WORK ITEM:
Copies of all lines that contain "degrees" are needed; take them from the data below.

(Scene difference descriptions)

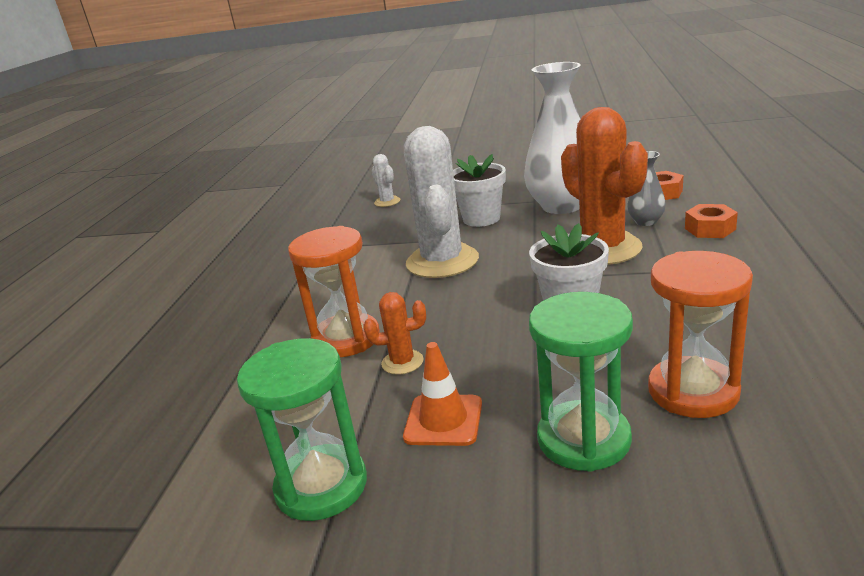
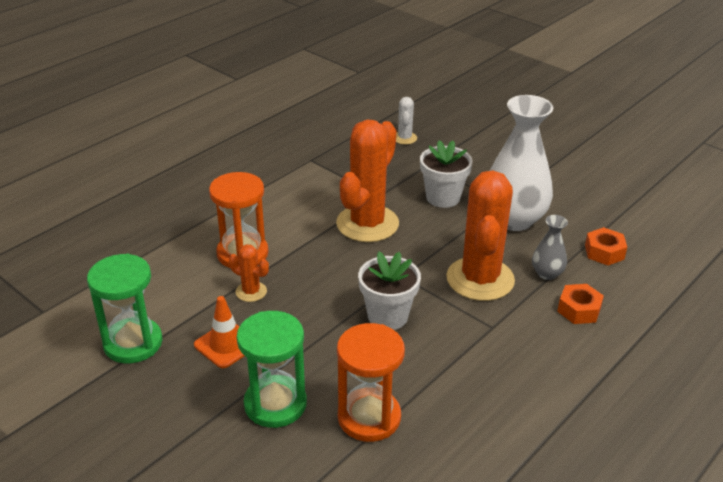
camera: 30 degrees right, 10 degrees up
(442, 261) = (367, 224): white cactus -> orange cactus

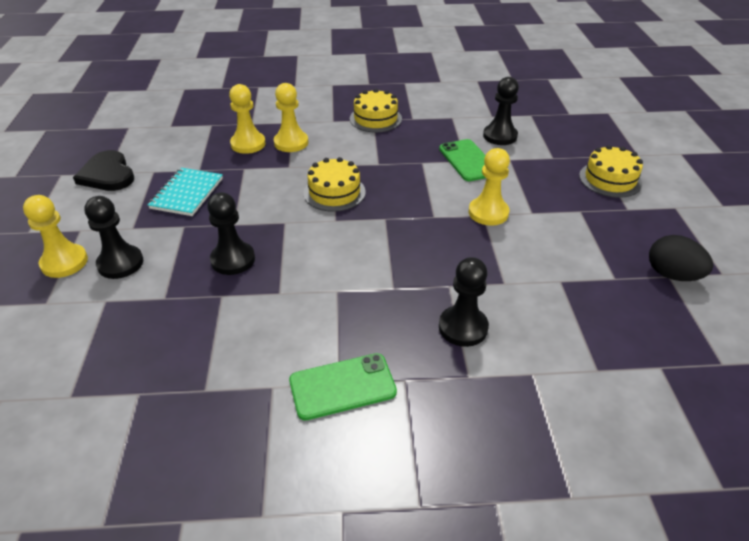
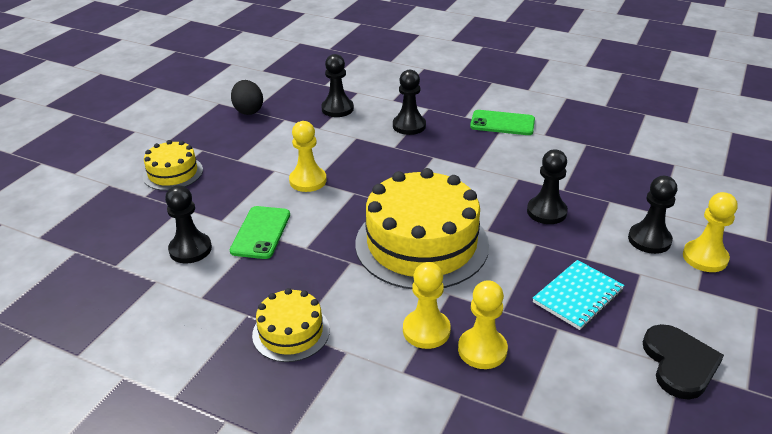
camera: 150 degrees left, 5 degrees down
(334, 192) = (421, 244): yellow cake -> yellow cake, size x1.98
(580, 322) = (337, 109): none -> black pawn

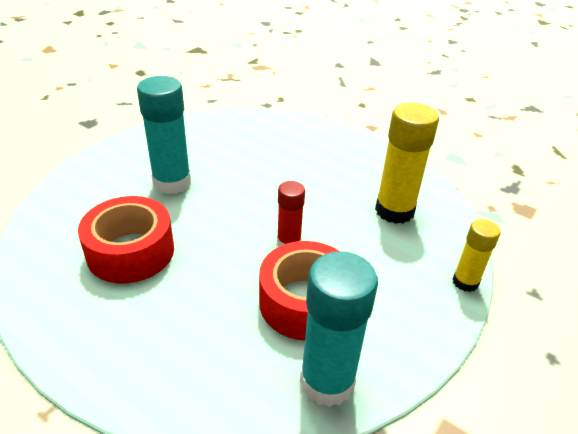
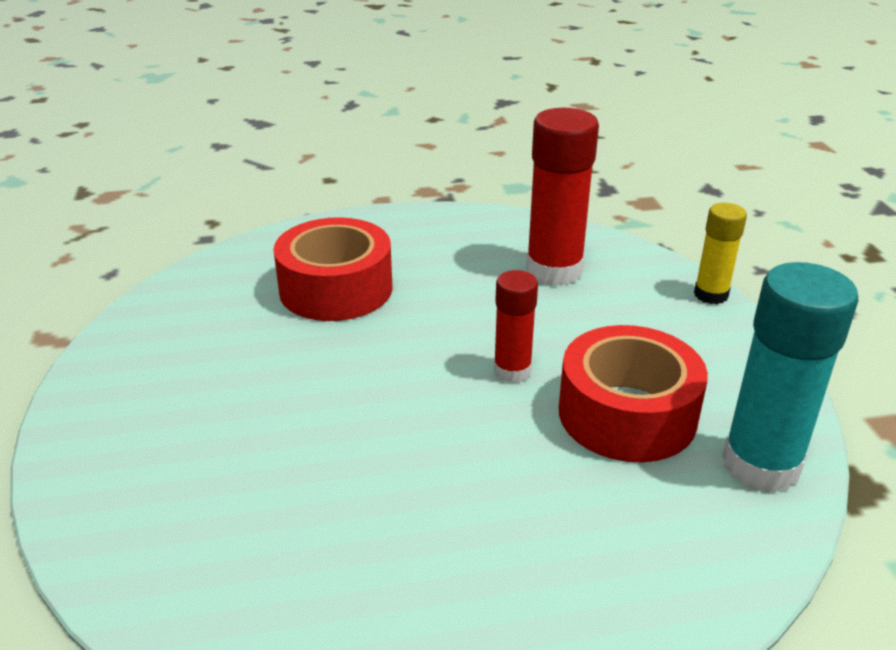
camera: 45 degrees left, 5 degrees down
(131, 252) = (353, 518): red tape -> red tape (336, 289)
(172, 182) = (253, 403): turquoise glue stick -> none
(394, 211) = (554, 270): yellow glue stick -> red glue stick

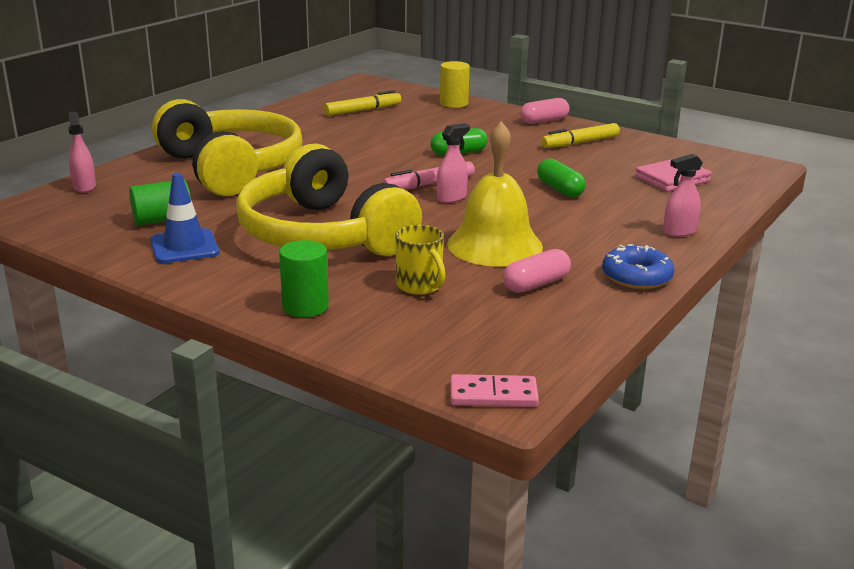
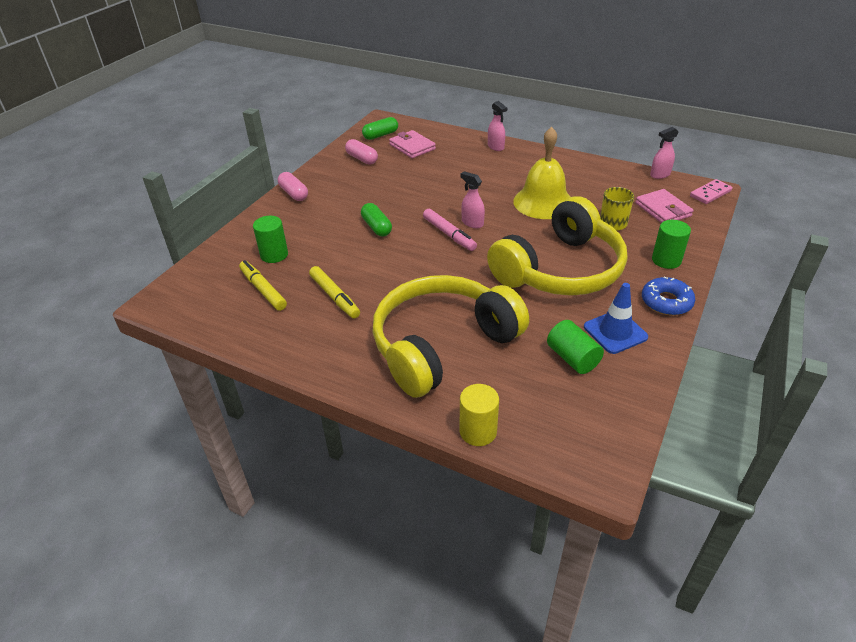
camera: 95 degrees left, 15 degrees up
(84, 187) = (520, 438): pink spray bottle -> pink spray bottle (660, 175)
(420, 114) = (274, 255): none -> green cylinder
(447, 334) = (663, 210): none -> pink wallet
(454, 103) = (243, 239): yellow cylinder -> yellow cylinder (478, 431)
(493, 395) = (710, 193): pink domino -> pink domino turned 60 degrees clockwise
(536, 284) = (588, 187): pink capsule -> pink capsule (362, 159)
(560, 189) = (442, 183): green capsule -> green capsule (380, 135)
(580, 143) = (346, 178): yellow marker -> yellow marker (334, 296)
(636, 276) = (561, 159): blue donut -> blue donut (666, 302)

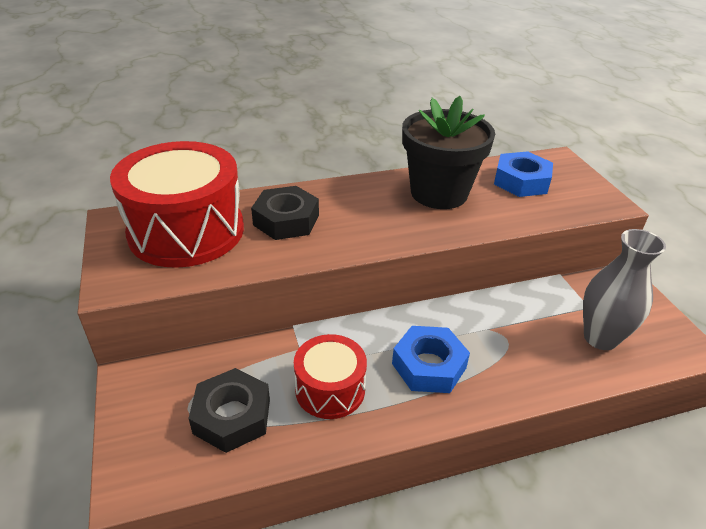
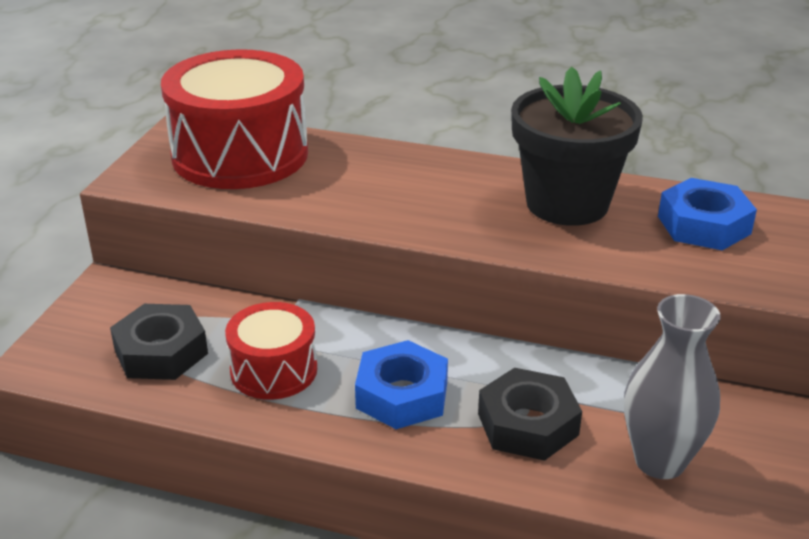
camera: 35 degrees right, 5 degrees down
(286, 220) = (350, 176): black nut -> black nut (528, 424)

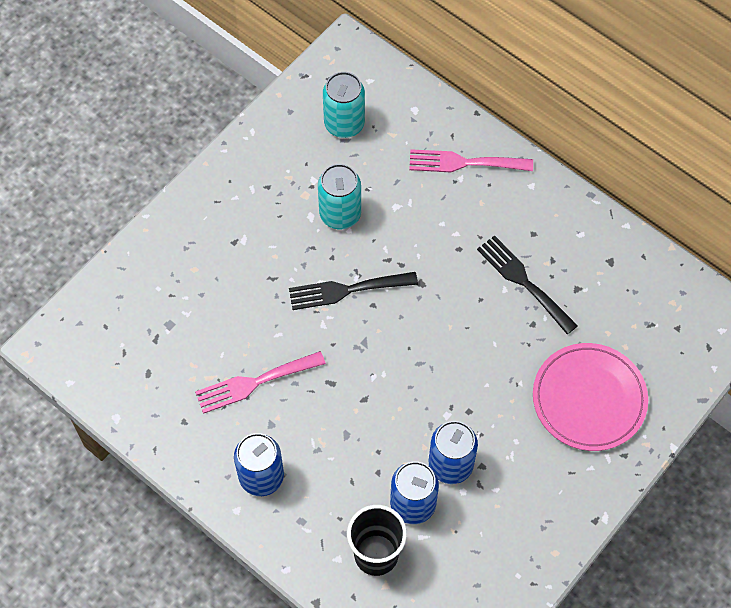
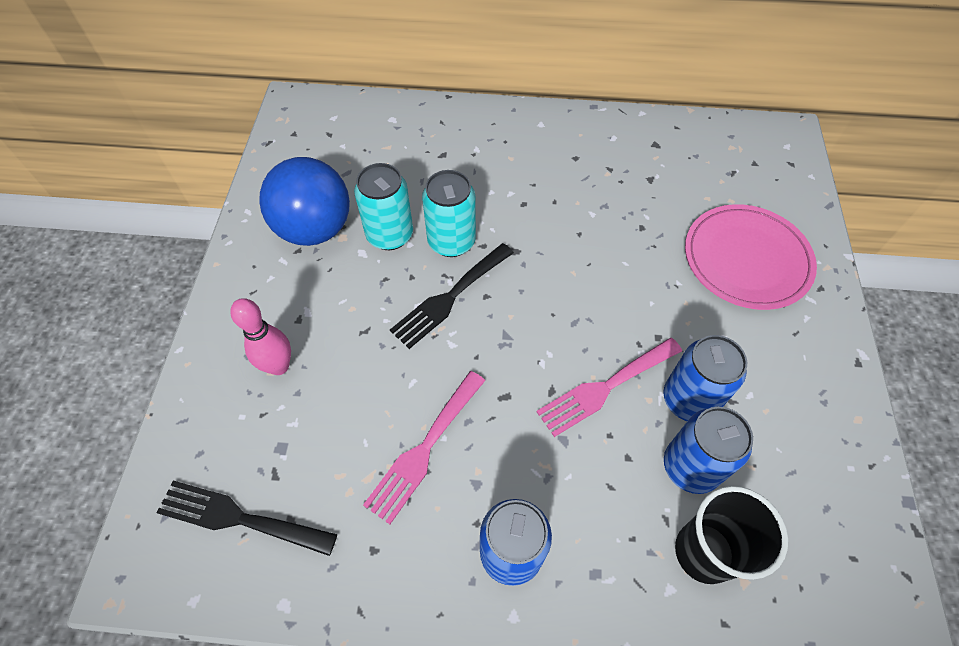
camera: 35 degrees left, 5 degrees down
(201, 268) = (279, 366): none -> pink bowling pin
(290, 176) = (315, 229): none -> blue ball
(344, 124) = (336, 160): turquoise can -> turquoise can (451, 241)
(464, 163) = (469, 136): pink fork -> pink fork (605, 388)
(523, 281) = (602, 198): black fork -> black fork (239, 518)

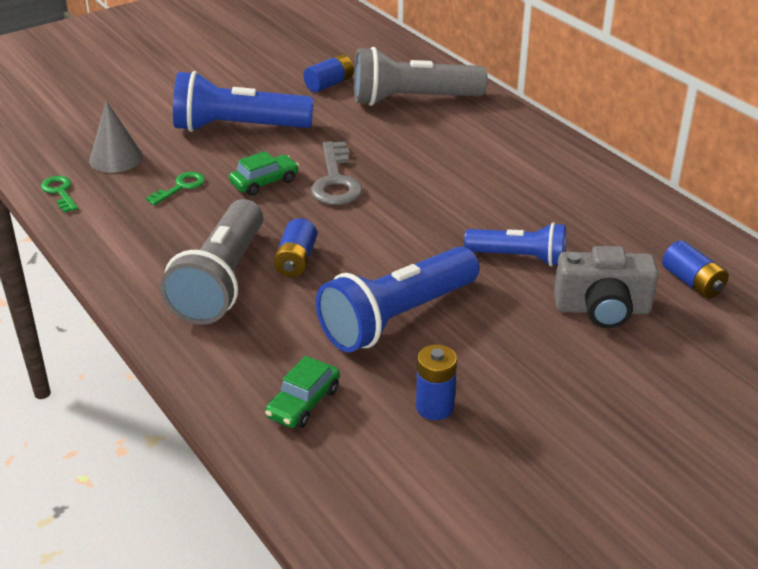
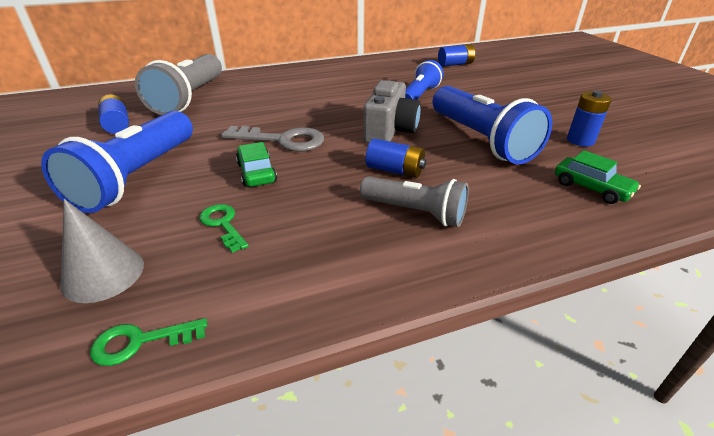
camera: 75 degrees left, 0 degrees up
(222, 281) = (415, 212): grey flashlight -> grey flashlight, size x0.61
(602, 309) = (477, 85): grey camera -> grey camera (390, 131)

EXERCISE SOLUTION:
camera: 30 degrees right, 10 degrees up
camera: 150 degrees left, 5 degrees down
camera: 45 degrees left, 5 degrees down
camera: 95 degrees left, 15 degrees up
(493, 395) = (710, 193): pink domino -> pink domino turned 60 degrees clockwise
camera: 35 degrees right, 5 degrees down
camera: 35 degrees left, 5 degrees down
camera: 75 degrees left, 0 degrees up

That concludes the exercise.